__What the task asks__
Line by line, transcribe the data shown below.

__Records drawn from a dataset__

+ + + + + + +

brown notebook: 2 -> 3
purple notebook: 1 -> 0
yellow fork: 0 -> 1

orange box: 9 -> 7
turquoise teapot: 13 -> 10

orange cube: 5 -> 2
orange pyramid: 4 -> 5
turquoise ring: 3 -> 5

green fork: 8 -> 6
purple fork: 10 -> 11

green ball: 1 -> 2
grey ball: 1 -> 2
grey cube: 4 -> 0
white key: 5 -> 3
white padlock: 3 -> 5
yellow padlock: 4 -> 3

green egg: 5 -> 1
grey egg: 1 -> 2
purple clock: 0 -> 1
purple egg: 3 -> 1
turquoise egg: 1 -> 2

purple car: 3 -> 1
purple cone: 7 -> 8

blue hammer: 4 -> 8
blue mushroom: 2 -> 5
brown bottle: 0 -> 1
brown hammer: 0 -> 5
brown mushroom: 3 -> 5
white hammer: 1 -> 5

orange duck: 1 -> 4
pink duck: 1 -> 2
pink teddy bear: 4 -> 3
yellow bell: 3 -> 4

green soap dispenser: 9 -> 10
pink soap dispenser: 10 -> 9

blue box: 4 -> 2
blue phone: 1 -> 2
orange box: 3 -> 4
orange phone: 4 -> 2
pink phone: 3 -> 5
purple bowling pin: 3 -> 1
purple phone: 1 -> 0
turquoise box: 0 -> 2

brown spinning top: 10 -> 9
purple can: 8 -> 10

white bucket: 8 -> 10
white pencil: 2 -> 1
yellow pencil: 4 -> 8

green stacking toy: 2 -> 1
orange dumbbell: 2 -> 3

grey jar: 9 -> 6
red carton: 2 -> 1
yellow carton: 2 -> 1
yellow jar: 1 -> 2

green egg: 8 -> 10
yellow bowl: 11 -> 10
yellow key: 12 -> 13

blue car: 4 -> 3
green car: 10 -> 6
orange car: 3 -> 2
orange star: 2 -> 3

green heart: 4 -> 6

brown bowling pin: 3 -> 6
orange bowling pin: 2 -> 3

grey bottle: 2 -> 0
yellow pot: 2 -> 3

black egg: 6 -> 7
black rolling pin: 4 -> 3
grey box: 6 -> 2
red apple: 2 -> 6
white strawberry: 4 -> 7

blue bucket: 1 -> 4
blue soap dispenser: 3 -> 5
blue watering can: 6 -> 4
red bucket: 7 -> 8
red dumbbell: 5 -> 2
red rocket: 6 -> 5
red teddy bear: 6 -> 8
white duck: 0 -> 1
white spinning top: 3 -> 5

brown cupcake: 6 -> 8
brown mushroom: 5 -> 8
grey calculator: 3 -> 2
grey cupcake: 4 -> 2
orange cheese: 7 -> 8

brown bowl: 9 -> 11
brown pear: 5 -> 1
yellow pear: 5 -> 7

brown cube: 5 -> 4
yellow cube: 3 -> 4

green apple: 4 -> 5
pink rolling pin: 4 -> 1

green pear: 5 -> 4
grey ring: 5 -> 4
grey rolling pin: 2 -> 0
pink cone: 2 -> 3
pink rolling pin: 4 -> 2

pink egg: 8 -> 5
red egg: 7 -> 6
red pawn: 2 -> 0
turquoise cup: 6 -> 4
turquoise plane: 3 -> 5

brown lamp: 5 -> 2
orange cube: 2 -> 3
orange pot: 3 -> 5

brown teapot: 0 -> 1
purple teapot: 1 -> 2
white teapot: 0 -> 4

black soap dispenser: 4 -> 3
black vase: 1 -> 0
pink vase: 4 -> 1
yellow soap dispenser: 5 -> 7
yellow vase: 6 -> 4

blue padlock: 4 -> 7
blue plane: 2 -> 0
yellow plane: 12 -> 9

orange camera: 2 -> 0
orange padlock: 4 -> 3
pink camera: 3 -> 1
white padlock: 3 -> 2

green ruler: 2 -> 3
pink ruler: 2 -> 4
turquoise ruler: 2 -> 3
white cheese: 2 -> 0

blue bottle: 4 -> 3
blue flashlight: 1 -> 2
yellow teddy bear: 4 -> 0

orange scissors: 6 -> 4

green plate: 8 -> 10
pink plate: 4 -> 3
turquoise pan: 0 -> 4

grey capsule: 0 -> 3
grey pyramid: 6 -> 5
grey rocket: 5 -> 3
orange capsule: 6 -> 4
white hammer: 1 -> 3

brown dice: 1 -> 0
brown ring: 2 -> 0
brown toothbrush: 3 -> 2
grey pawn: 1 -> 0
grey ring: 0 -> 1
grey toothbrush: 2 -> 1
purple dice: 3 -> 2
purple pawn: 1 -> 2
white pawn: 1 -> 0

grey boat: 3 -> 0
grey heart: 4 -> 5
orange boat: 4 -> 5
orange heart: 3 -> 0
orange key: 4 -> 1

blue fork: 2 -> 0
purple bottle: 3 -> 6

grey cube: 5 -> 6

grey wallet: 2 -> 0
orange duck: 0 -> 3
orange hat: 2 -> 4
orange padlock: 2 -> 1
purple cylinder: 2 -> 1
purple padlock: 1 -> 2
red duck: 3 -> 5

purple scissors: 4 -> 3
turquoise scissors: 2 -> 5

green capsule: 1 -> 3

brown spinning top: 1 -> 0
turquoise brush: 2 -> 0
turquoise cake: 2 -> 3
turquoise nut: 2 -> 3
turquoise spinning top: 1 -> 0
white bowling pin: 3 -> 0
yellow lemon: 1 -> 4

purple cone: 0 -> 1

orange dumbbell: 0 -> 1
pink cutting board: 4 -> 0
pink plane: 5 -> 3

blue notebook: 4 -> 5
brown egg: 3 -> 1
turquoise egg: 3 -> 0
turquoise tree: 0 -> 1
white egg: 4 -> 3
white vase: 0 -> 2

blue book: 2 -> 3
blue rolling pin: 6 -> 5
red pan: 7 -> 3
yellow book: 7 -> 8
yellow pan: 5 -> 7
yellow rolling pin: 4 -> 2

+ + + + + + +

__Exercise answer__
brown notebook: 2 -> 3
purple notebook: 1 -> 0
yellow fork: 0 -> 1

orange box: 9 -> 7
turquoise teapot: 13 -> 10

orange cube: 5 -> 2
orange pyramid: 4 -> 5
turquoise ring: 3 -> 5

green fork: 8 -> 6
purple fork: 10 -> 11

green ball: 1 -> 2
grey ball: 1 -> 2
grey cube: 4 -> 0
white key: 5 -> 3
white padlock: 3 -> 5
yellow padlock: 4 -> 3

green egg: 5 -> 1
grey egg: 1 -> 2
purple clock: 0 -> 1
purple egg: 3 -> 1
turquoise egg: 1 -> 2

purple car: 3 -> 1
purple cone: 7 -> 8

blue hammer: 4 -> 8
blue mushroom: 2 -> 5
brown bottle: 0 -> 1
brown hammer: 0 -> 5
brown mushroom: 3 -> 5
white hammer: 1 -> 5

orange duck: 1 -> 4
pink duck: 1 -> 2
pink teddy bear: 4 -> 3
yellow bell: 3 -> 4

green soap dispenser: 9 -> 10
pink soap dispenser: 10 -> 9

blue box: 4 -> 2
blue phone: 1 -> 2
orange box: 3 -> 4
orange phone: 4 -> 2
pink phone: 3 -> 5
purple bowling pin: 3 -> 1
purple phone: 1 -> 0
turquoise box: 0 -> 2

brown spinning top: 10 -> 9
purple can: 8 -> 10

white bucket: 8 -> 10
white pencil: 2 -> 1
yellow pencil: 4 -> 8

green stacking toy: 2 -> 1
orange dumbbell: 2 -> 3

grey jar: 9 -> 6
red carton: 2 -> 1
yellow carton: 2 -> 1
yellow jar: 1 -> 2

green egg: 8 -> 10
yellow bowl: 11 -> 10
yellow key: 12 -> 13

blue car: 4 -> 3
green car: 10 -> 6
orange car: 3 -> 2
orange star: 2 -> 3

green heart: 4 -> 6

brown bowling pin: 3 -> 6
orange bowling pin: 2 -> 3

grey bottle: 2 -> 0
yellow pot: 2 -> 3

black egg: 6 -> 7
black rolling pin: 4 -> 3
grey box: 6 -> 2
red apple: 2 -> 6
white strawberry: 4 -> 7

blue bucket: 1 -> 4
blue soap dispenser: 3 -> 5
blue watering can: 6 -> 4
red bucket: 7 -> 8
red dumbbell: 5 -> 2
red rocket: 6 -> 5
red teddy bear: 6 -> 8
white duck: 0 -> 1
white spinning top: 3 -> 5

brown cupcake: 6 -> 8
brown mushroom: 5 -> 8
grey calculator: 3 -> 2
grey cupcake: 4 -> 2
orange cheese: 7 -> 8

brown bowl: 9 -> 11
brown pear: 5 -> 1
yellow pear: 5 -> 7

brown cube: 5 -> 4
yellow cube: 3 -> 4

green apple: 4 -> 5
pink rolling pin: 4 -> 1

green pear: 5 -> 4
grey ring: 5 -> 4
grey rolling pin: 2 -> 0
pink cone: 2 -> 3
pink rolling pin: 4 -> 2

pink egg: 8 -> 5
red egg: 7 -> 6
red pawn: 2 -> 0
turquoise cup: 6 -> 4
turquoise plane: 3 -> 5

brown lamp: 5 -> 2
orange cube: 2 -> 3
orange pot: 3 -> 5

brown teapot: 0 -> 1
purple teapot: 1 -> 2
white teapot: 0 -> 4

black soap dispenser: 4 -> 3
black vase: 1 -> 0
pink vase: 4 -> 1
yellow soap dispenser: 5 -> 7
yellow vase: 6 -> 4

blue padlock: 4 -> 7
blue plane: 2 -> 0
yellow plane: 12 -> 9

orange camera: 2 -> 0
orange padlock: 4 -> 3
pink camera: 3 -> 1
white padlock: 3 -> 2

green ruler: 2 -> 3
pink ruler: 2 -> 4
turquoise ruler: 2 -> 3
white cheese: 2 -> 0

blue bottle: 4 -> 3
blue flashlight: 1 -> 2
yellow teddy bear: 4 -> 0

orange scissors: 6 -> 4

green plate: 8 -> 10
pink plate: 4 -> 3
turquoise pan: 0 -> 4

grey capsule: 0 -> 3
grey pyramid: 6 -> 5
grey rocket: 5 -> 3
orange capsule: 6 -> 4
white hammer: 1 -> 3

brown dice: 1 -> 0
brown ring: 2 -> 0
brown toothbrush: 3 -> 2
grey pawn: 1 -> 0
grey ring: 0 -> 1
grey toothbrush: 2 -> 1
purple dice: 3 -> 2
purple pawn: 1 -> 2
white pawn: 1 -> 0

grey boat: 3 -> 0
grey heart: 4 -> 5
orange boat: 4 -> 5
orange heart: 3 -> 0
orange key: 4 -> 1

blue fork: 2 -> 0
purple bottle: 3 -> 6

grey cube: 5 -> 6

grey wallet: 2 -> 0
orange duck: 0 -> 3
orange hat: 2 -> 4
orange padlock: 2 -> 1
purple cylinder: 2 -> 1
purple padlock: 1 -> 2
red duck: 3 -> 5

purple scissors: 4 -> 3
turquoise scissors: 2 -> 5

green capsule: 1 -> 3

brown spinning top: 1 -> 0
turquoise brush: 2 -> 0
turquoise cake: 2 -> 3
turquoise nut: 2 -> 3
turquoise spinning top: 1 -> 0
white bowling pin: 3 -> 0
yellow lemon: 1 -> 4

purple cone: 0 -> 1

orange dumbbell: 0 -> 1
pink cutting board: 4 -> 0
pink plane: 5 -> 3

blue notebook: 4 -> 5
brown egg: 3 -> 1
turquoise egg: 3 -> 0
turquoise tree: 0 -> 1
white egg: 4 -> 3
white vase: 0 -> 2

blue book: 2 -> 3
blue rolling pin: 6 -> 5
red pan: 7 -> 3
yellow book: 7 -> 8
yellow pan: 5 -> 7
yellow rolling pin: 4 -> 2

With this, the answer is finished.